### DATA FOR THIS EXERCISE
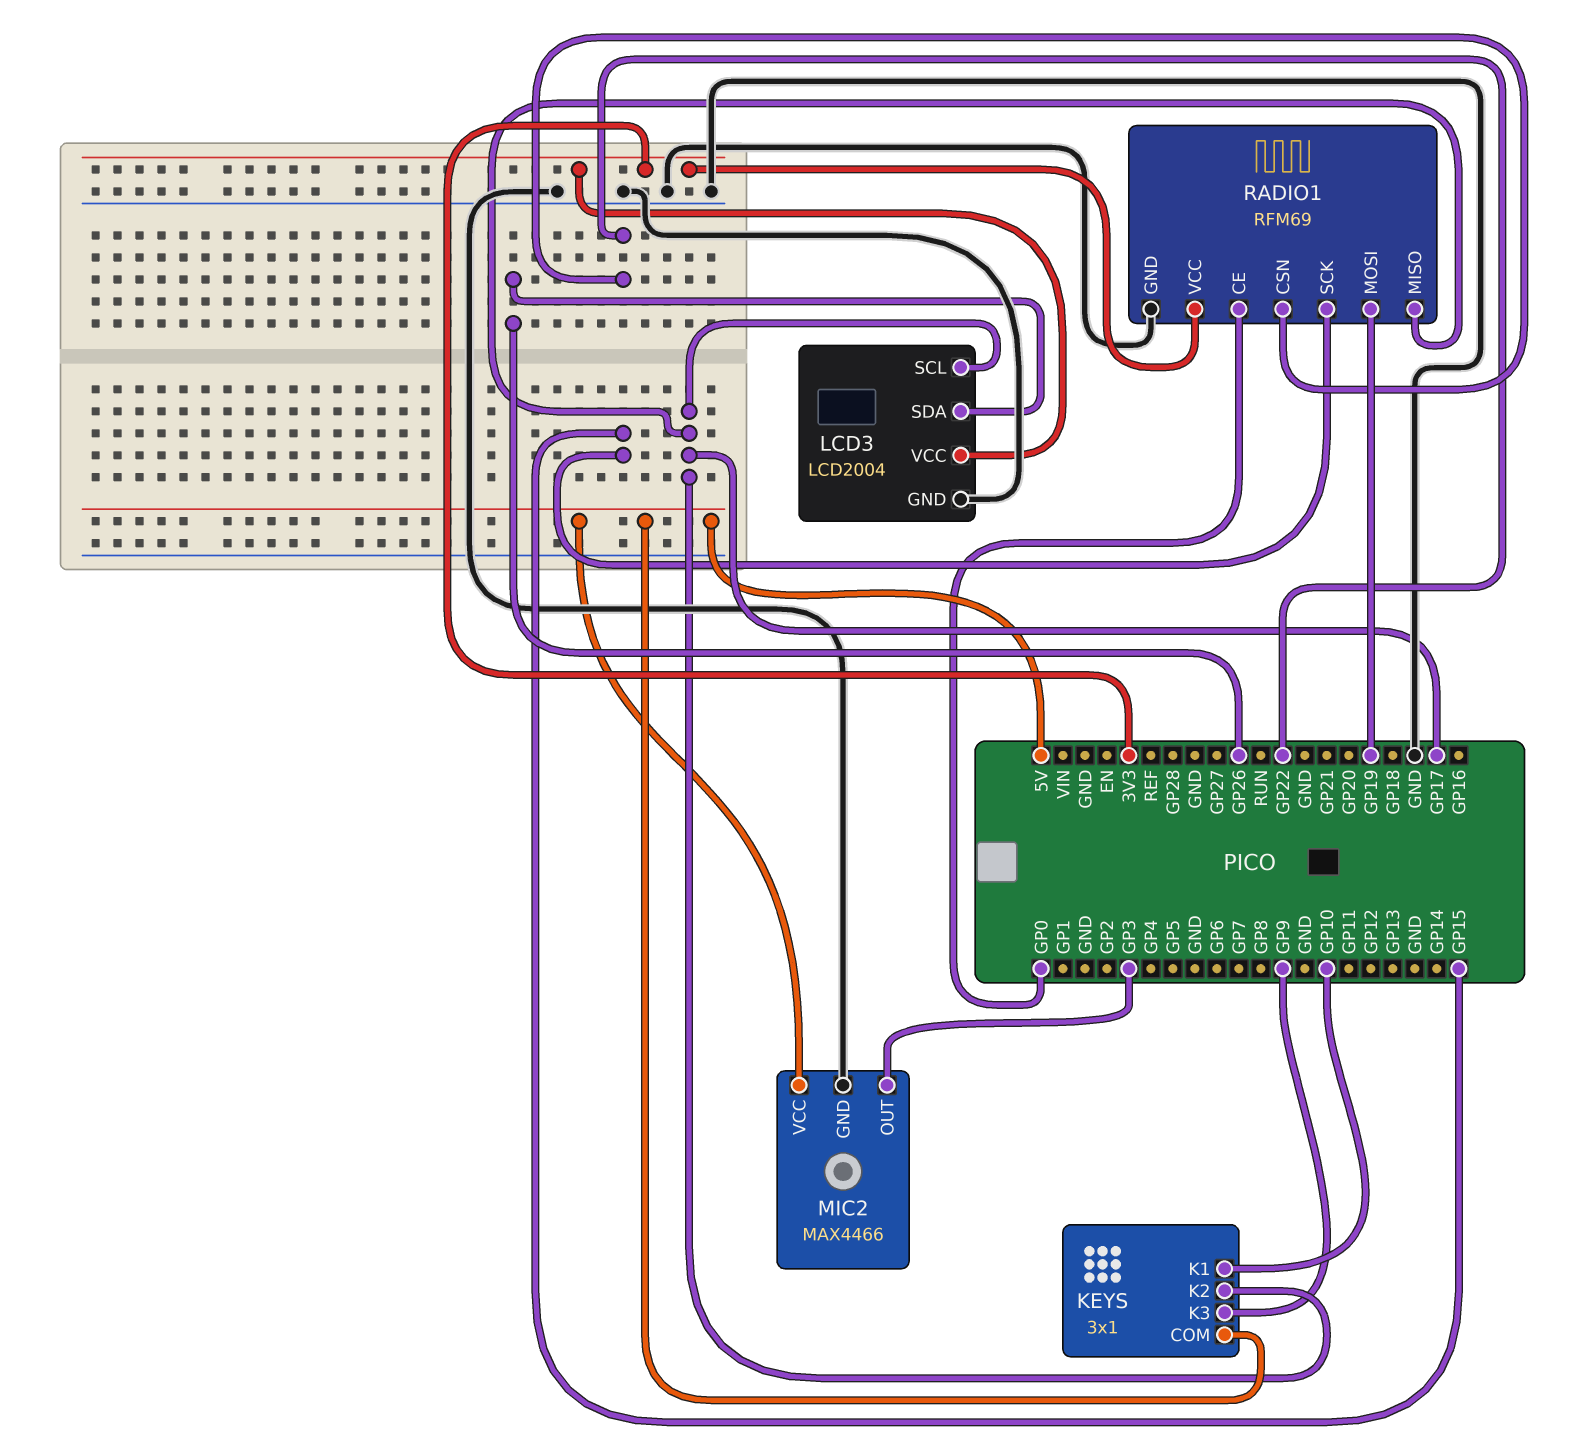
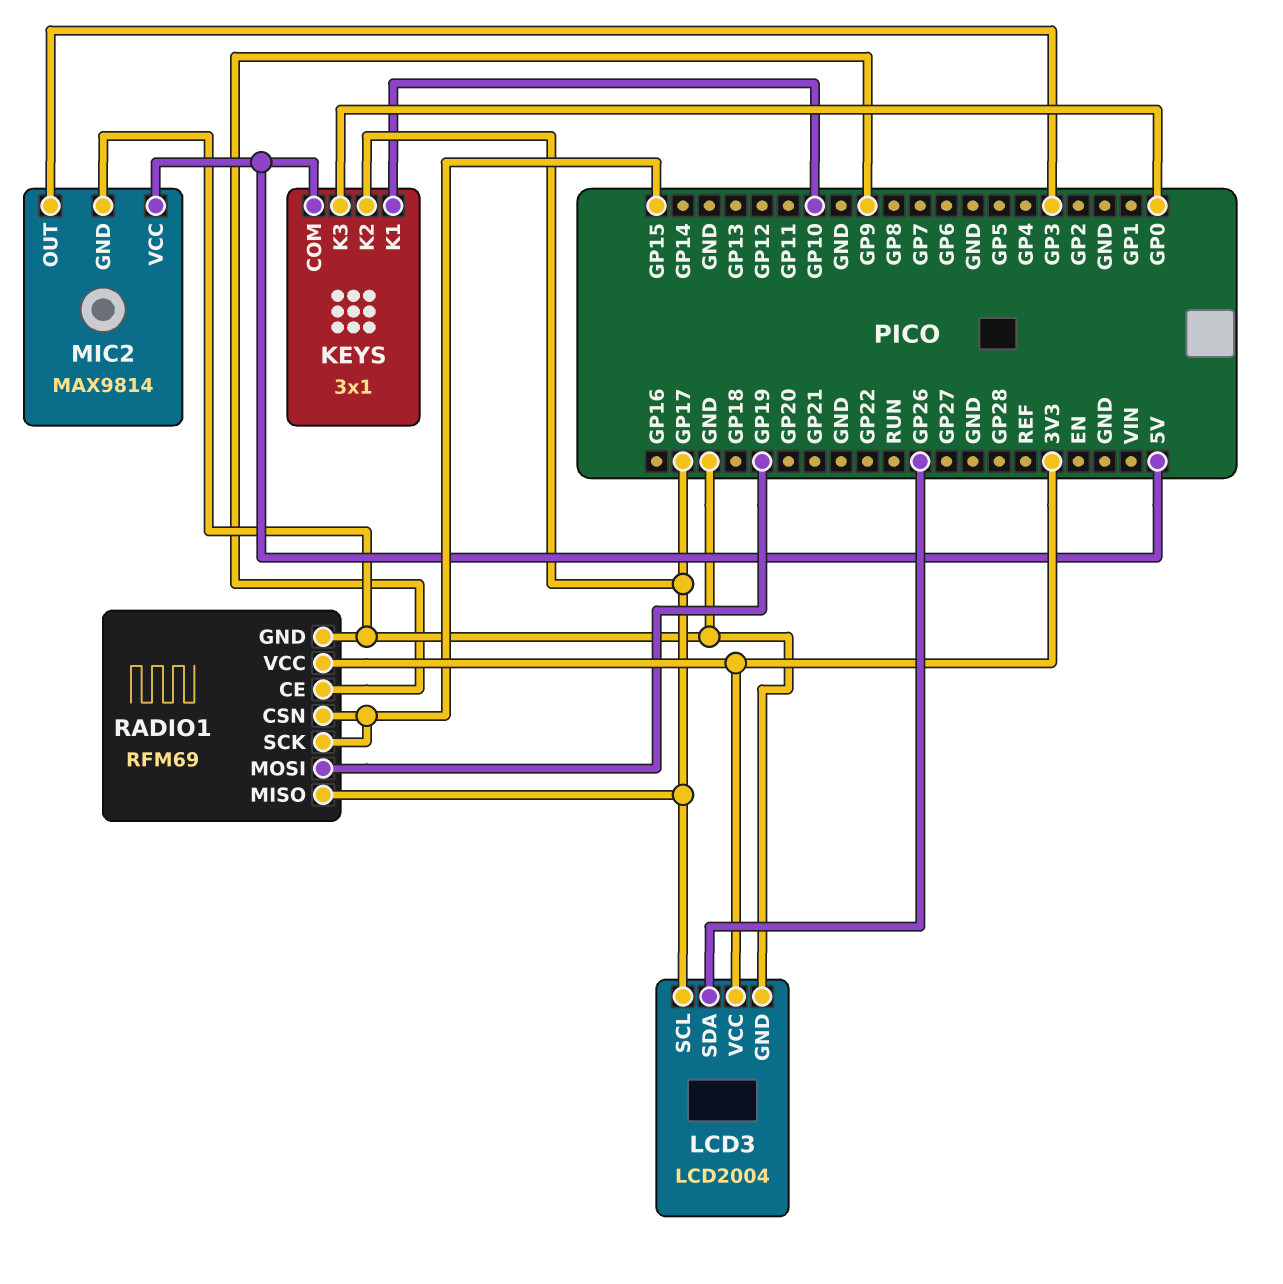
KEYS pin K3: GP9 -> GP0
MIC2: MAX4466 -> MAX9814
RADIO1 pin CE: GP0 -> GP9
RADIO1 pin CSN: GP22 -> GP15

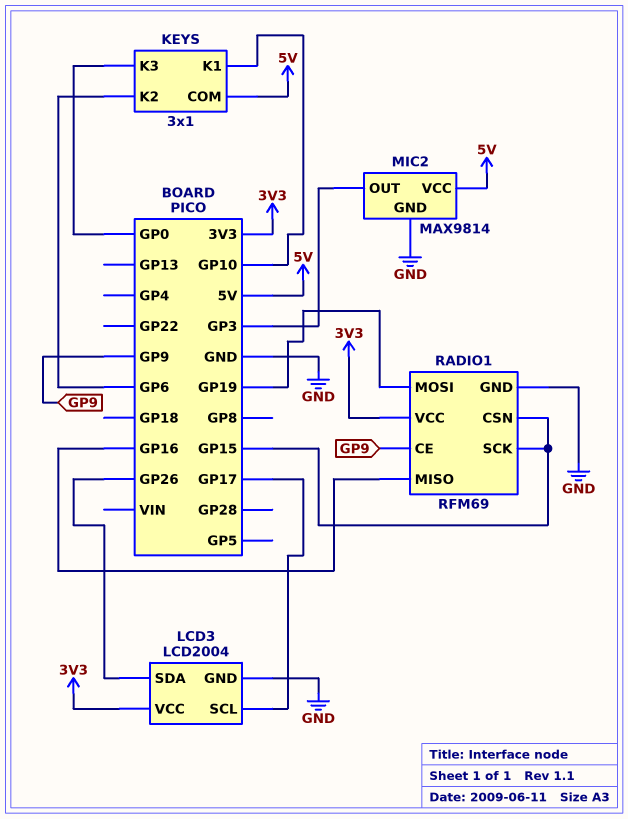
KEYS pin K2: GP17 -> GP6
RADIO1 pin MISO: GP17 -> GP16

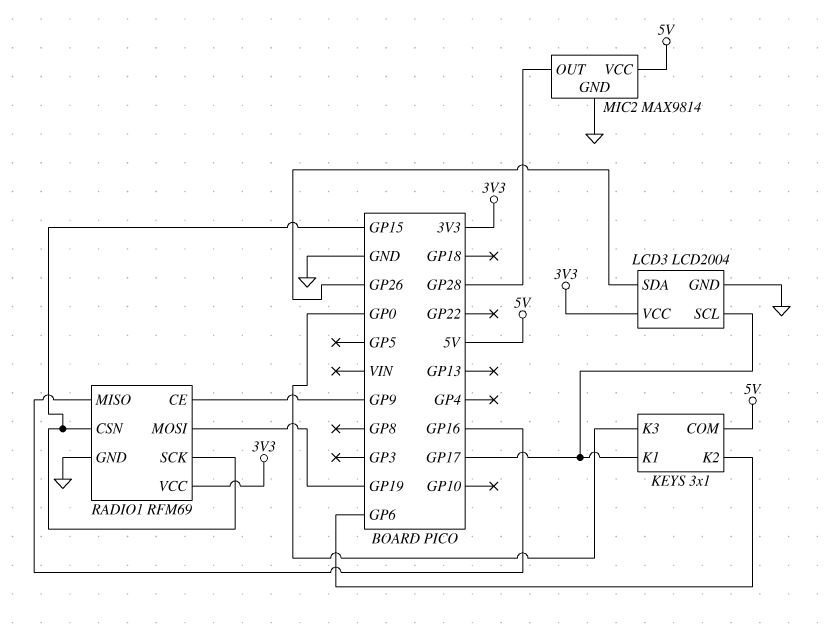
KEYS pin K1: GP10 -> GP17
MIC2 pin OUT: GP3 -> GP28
* * *
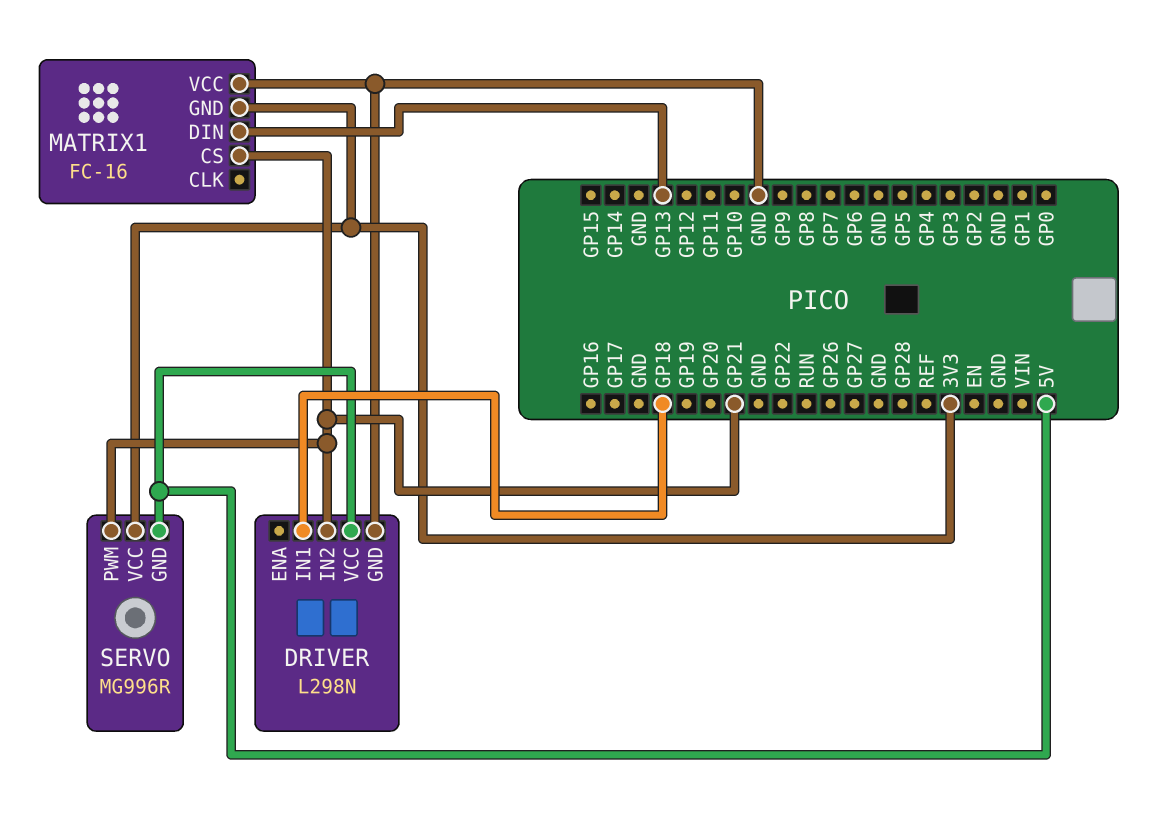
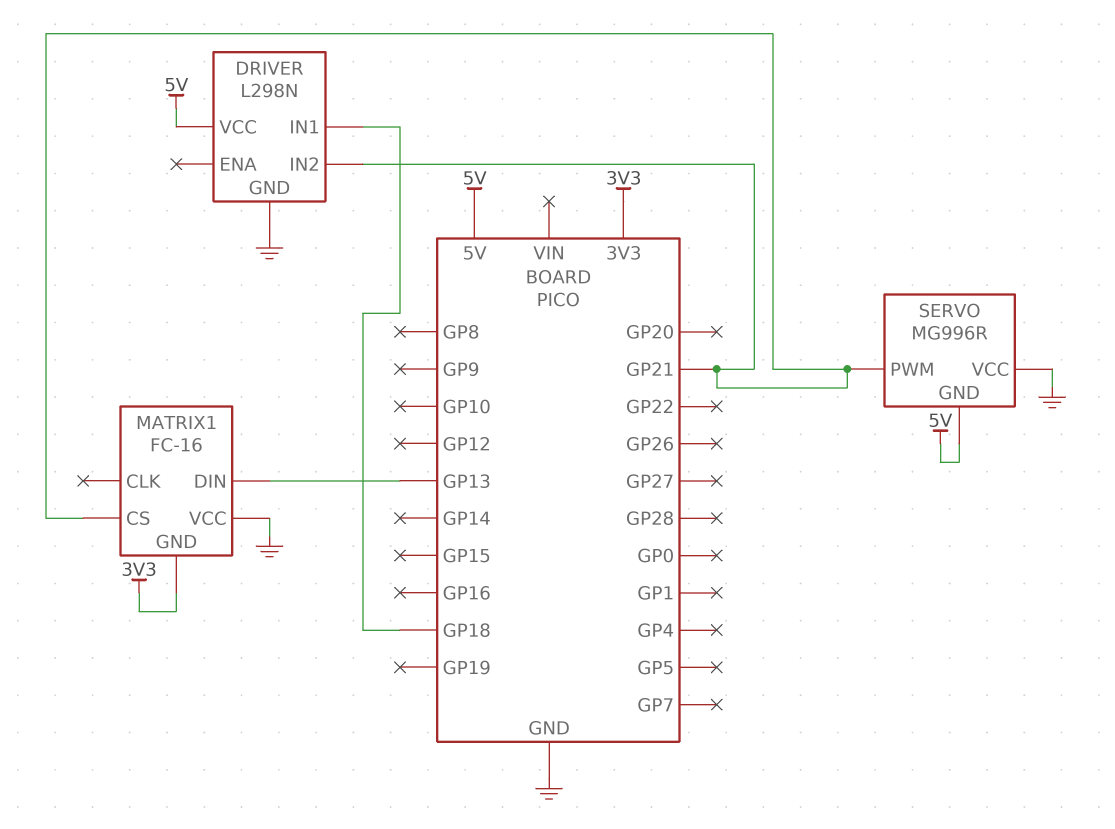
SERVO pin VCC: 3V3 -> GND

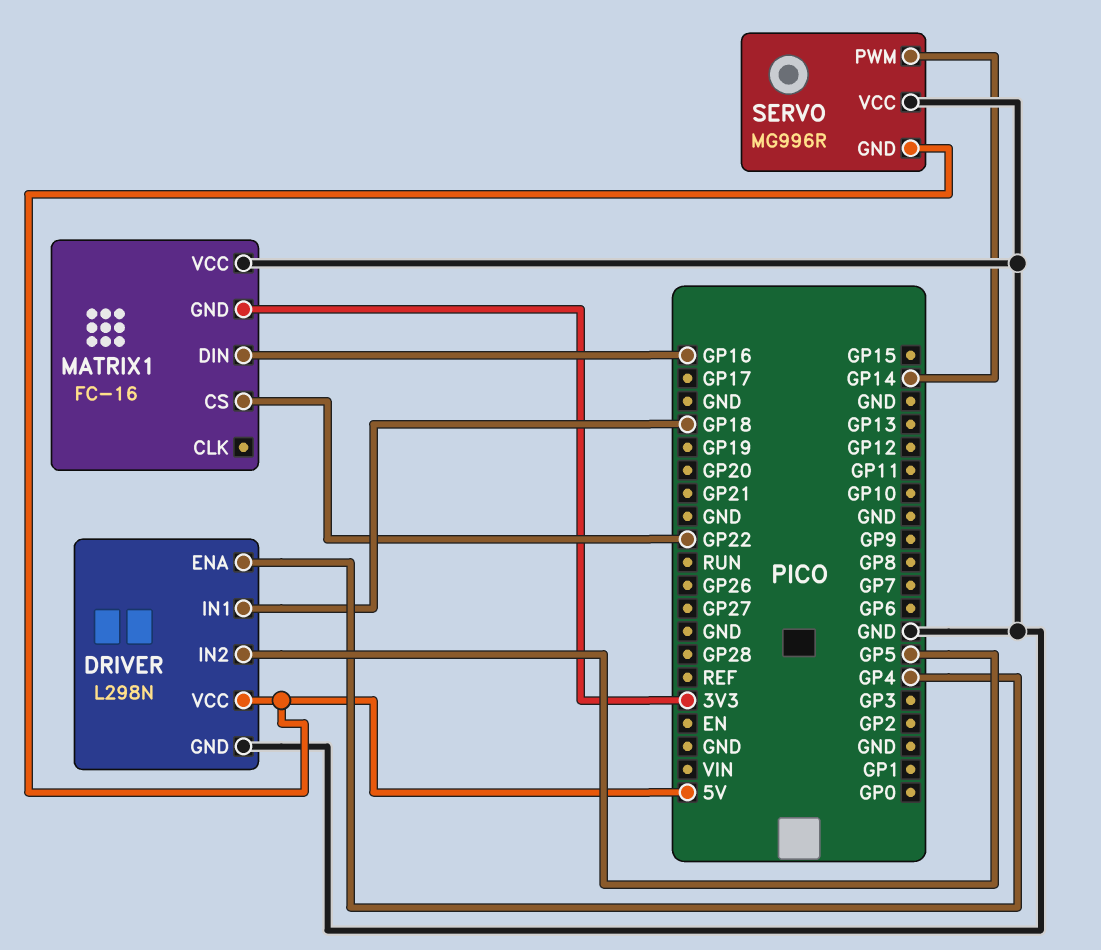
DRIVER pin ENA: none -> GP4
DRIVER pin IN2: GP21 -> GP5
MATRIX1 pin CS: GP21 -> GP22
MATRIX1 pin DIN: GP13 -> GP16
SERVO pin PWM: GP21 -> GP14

### ACTION ITEM
Among the lines above, repeat exactly those from the line with "DRIVER pin IN2: GP21 -> GP5" to the line with "SERVO pin PWM: GP21 -> GP14", counting both ends.

### EXERCISE ANSWER
DRIVER pin IN2: GP21 -> GP5
MATRIX1 pin CS: GP21 -> GP22
MATRIX1 pin DIN: GP13 -> GP16
SERVO pin PWM: GP21 -> GP14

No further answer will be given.